Your instructions: Everything in the listing below should be repeated verbatim, apart from the pictures.

Data provided:
——————

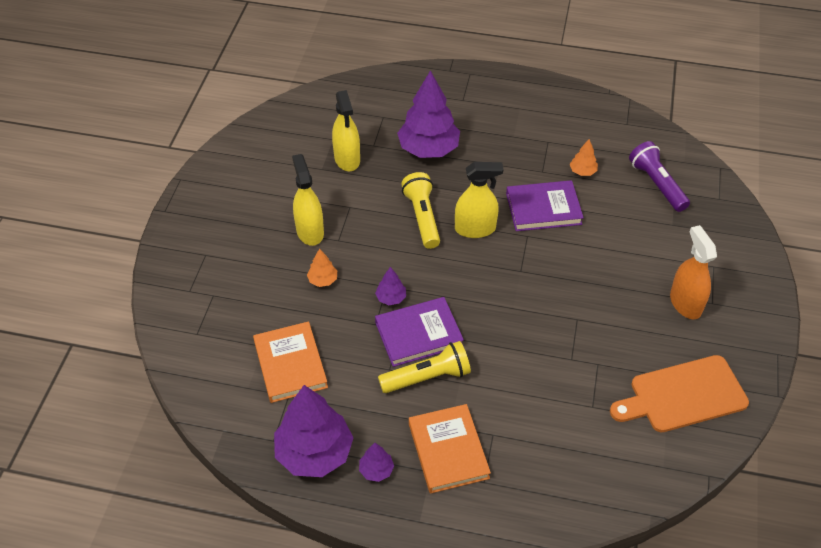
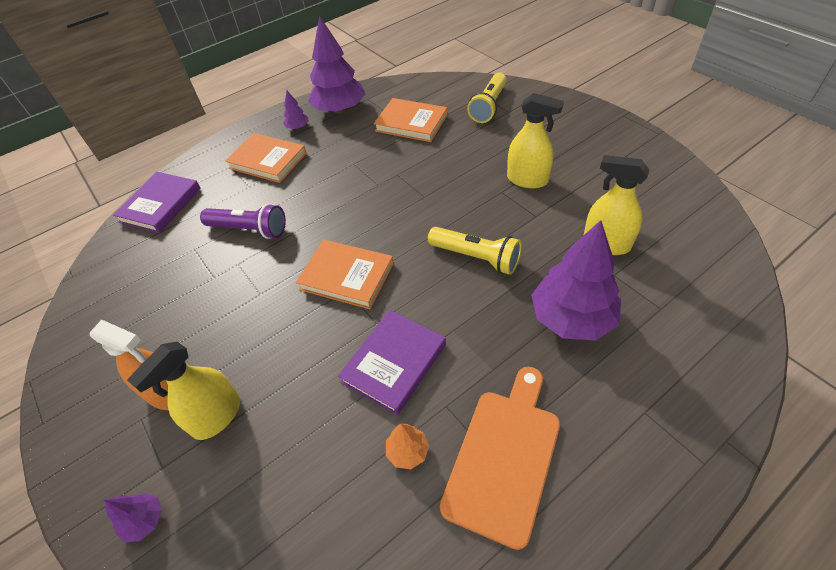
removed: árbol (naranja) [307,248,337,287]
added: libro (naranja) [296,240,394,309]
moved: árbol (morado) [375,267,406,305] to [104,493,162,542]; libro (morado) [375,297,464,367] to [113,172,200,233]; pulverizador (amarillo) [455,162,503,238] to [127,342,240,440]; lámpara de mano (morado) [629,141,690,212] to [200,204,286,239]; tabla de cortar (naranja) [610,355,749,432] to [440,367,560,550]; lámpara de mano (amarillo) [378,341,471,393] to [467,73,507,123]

——————

Solution to the exercise:
removed: árbol (naranja) [307,248,337,287]
added: libro (naranja) [296,240,394,309]
moved: árbol (morado) [375,267,406,305] to [104,493,162,542]; libro (morado) [375,297,464,367] to [113,172,200,233]; pulverizador (amarillo) [455,162,503,238] to [127,342,240,440]; lámpara de mano (morado) [629,141,690,212] to [200,204,286,239]; tabla de cortar (naranja) [610,355,749,432] to [440,367,560,550]; lámpara de mano (amarillo) [378,341,471,393] to [467,73,507,123]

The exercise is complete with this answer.